[Data excerpts]
----------
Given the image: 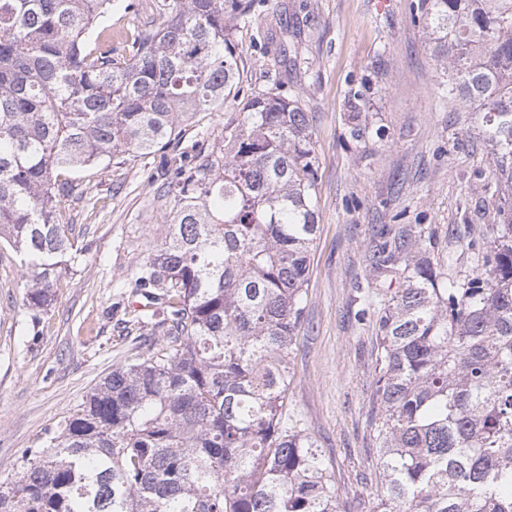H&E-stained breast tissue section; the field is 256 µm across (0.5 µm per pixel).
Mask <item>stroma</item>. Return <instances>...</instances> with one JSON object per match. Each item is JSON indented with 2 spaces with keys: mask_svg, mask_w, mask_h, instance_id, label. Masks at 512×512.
Masks as SVG:
<instances>
[{
  "mask_svg": "<svg viewBox=\"0 0 512 512\" xmlns=\"http://www.w3.org/2000/svg\"><path fill=\"white\" fill-rule=\"evenodd\" d=\"M411 0H270L269 23L297 31L289 92L312 116L320 229L310 256L304 322L289 355L287 413L317 444L340 512H369L380 487L371 421L375 314L359 317L373 273L369 251L387 224H425L449 256L448 275H474L471 242L489 244L501 199L472 103L444 100V64L412 24ZM161 0H115L112 47L158 20ZM242 94L266 88L279 46L240 28ZM359 94L370 136L348 133ZM223 111L198 113L180 142L85 170L82 198L65 201L77 252L52 304L23 298L19 256L0 248V475L48 429L79 411L113 365L140 350L134 281L175 210V167L220 144Z\"/></svg>",
  "mask_w": 512,
  "mask_h": 512,
  "instance_id": "35a3bbf8",
  "label": "stroma"
}]
</instances>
----------
The request
Everything from the line containing "Mask <item>stroma</item>. Return" through the final line of the listing, inclusive, must be reproduced exactly; leave out the rest.

Correct answer
Mask <item>stroma</item>. Return <instances>...</instances> with one JSON object per match. Each item is JSON indented with 2 spaces with keys: mask_svg, mask_w, mask_h, instance_id, label. Masks at 512×512.
Masks as SVG:
<instances>
[{
  "mask_svg": "<svg viewBox=\"0 0 512 512\" xmlns=\"http://www.w3.org/2000/svg\"><path fill=\"white\" fill-rule=\"evenodd\" d=\"M411 0H270L269 23L297 31L289 92L312 116L320 229L310 256L304 322L289 355L287 413L317 444L340 512H369L380 487L371 421L375 314L359 317L373 273L369 251L387 224H425L449 256L448 275H474L471 242L489 244L501 199L472 103L444 100V64L412 24ZM161 0H115L112 47L158 20ZM242 94L266 88L279 46L240 28ZM359 94L370 136L348 133ZM223 111L198 113L180 142L85 170L82 198L65 201L77 252L52 304L23 298L19 256L0 248V475L48 429L79 411L113 365L140 350L134 281L175 210V167L220 144Z\"/></svg>",
  "mask_w": 512,
  "mask_h": 512,
  "instance_id": "35a3bbf8",
  "label": "stroma"
}]
</instances>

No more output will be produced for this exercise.